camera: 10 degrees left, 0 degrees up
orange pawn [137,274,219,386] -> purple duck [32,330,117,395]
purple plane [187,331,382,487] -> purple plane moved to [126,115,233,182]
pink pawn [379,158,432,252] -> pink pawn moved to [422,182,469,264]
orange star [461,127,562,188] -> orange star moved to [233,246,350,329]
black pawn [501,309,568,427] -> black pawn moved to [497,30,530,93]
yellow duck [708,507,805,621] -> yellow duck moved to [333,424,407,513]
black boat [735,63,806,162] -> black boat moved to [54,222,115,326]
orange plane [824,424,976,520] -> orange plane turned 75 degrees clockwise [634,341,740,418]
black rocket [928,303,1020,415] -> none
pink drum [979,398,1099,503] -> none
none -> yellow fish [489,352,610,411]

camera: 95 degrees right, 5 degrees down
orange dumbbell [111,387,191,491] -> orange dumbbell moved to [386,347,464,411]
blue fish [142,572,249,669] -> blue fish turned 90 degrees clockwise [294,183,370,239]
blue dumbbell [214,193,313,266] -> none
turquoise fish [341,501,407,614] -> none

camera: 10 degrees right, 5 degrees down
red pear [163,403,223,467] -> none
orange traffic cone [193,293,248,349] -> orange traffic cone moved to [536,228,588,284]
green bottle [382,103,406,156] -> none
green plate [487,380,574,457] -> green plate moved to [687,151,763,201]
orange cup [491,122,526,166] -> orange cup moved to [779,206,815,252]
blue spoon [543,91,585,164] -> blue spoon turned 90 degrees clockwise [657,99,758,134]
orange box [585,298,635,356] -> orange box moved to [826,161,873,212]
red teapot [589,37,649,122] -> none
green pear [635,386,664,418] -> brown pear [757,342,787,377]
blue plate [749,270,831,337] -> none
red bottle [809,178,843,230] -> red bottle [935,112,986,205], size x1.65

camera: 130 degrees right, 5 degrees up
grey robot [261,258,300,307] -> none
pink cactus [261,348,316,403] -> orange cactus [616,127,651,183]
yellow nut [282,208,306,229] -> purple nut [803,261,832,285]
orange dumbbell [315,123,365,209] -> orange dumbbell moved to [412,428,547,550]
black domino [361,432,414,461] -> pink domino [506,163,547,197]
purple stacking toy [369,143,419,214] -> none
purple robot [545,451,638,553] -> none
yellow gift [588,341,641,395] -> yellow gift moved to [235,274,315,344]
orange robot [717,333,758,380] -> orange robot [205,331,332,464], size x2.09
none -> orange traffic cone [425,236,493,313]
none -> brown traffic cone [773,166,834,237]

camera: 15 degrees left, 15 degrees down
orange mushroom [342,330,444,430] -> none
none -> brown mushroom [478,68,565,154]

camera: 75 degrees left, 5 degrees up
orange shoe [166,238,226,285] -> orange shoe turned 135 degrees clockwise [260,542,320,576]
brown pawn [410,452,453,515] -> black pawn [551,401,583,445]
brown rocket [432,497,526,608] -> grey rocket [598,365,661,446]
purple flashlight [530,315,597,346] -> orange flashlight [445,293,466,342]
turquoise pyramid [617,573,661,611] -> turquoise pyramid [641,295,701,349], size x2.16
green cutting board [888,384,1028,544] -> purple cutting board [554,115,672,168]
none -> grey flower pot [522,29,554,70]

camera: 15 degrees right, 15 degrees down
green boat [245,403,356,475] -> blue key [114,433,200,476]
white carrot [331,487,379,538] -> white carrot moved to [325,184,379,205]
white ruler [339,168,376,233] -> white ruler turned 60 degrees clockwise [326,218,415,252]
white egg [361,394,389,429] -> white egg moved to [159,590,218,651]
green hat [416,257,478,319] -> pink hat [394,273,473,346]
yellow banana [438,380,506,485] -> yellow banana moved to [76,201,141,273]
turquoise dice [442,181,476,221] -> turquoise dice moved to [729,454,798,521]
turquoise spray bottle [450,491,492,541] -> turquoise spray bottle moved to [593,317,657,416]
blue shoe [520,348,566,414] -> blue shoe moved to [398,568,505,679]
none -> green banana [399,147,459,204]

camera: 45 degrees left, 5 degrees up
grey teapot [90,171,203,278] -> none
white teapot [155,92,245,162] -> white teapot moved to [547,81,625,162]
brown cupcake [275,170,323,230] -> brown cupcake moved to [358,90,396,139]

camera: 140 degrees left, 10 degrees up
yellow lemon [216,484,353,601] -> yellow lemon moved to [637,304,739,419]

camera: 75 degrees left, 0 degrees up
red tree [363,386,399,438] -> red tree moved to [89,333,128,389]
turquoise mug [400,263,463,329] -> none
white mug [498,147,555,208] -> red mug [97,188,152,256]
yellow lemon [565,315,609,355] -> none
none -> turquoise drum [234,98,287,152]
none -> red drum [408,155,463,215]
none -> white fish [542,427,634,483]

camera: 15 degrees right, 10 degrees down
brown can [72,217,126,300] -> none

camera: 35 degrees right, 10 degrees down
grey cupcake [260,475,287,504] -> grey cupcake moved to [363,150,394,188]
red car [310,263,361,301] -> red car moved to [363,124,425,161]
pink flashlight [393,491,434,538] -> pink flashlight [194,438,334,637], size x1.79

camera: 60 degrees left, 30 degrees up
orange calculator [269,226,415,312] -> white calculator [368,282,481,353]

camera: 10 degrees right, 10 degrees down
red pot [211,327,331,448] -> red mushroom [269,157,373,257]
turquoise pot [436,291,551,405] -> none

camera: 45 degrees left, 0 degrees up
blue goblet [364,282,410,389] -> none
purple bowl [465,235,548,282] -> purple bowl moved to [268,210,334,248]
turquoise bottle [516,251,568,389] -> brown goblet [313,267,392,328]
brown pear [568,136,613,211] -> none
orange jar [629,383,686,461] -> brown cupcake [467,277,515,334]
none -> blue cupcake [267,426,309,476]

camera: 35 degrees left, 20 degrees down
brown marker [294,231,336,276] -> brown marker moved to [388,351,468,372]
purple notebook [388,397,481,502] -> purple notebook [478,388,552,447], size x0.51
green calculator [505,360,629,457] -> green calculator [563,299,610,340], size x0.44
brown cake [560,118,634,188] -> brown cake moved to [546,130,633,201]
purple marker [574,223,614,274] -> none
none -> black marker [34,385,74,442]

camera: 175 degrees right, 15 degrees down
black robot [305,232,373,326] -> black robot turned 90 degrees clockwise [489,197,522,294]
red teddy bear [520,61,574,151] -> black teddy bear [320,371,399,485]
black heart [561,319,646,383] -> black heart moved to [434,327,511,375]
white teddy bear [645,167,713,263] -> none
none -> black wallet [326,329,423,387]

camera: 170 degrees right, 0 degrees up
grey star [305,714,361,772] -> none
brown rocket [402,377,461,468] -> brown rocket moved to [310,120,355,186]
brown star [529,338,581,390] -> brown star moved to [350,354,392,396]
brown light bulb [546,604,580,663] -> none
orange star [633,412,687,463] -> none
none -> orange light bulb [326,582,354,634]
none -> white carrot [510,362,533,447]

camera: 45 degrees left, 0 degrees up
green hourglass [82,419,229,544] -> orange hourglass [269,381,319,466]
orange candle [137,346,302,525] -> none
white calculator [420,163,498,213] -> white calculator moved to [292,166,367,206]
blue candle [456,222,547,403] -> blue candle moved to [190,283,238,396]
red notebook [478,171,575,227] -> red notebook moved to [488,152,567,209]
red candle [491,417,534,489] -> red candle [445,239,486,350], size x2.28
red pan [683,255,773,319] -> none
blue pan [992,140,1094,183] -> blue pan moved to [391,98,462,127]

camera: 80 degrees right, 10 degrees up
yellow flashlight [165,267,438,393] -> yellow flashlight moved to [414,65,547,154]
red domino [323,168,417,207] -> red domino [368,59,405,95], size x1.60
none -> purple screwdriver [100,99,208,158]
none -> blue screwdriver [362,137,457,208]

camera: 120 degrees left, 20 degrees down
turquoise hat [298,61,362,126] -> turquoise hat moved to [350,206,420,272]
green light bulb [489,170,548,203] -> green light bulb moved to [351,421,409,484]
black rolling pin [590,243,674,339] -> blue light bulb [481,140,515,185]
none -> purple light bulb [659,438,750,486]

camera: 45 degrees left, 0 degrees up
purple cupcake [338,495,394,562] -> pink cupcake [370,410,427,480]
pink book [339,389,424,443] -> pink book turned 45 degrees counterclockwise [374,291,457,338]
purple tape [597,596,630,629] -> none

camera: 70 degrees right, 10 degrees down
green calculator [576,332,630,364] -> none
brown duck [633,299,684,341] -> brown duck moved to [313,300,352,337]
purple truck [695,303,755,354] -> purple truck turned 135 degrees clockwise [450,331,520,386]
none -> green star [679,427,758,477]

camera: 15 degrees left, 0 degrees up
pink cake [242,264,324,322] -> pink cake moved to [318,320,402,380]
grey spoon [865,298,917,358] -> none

________________

■ The problem ■
Copy whichever lines in the listing above contain the word "bulb".

■ Solution ■
brown light bulb [546,604,580,663] -> none
none -> orange light bulb [326,582,354,634]
green light bulb [489,170,548,203] -> green light bulb moved to [351,421,409,484]
black rolling pin [590,243,674,339] -> blue light bulb [481,140,515,185]
none -> purple light bulb [659,438,750,486]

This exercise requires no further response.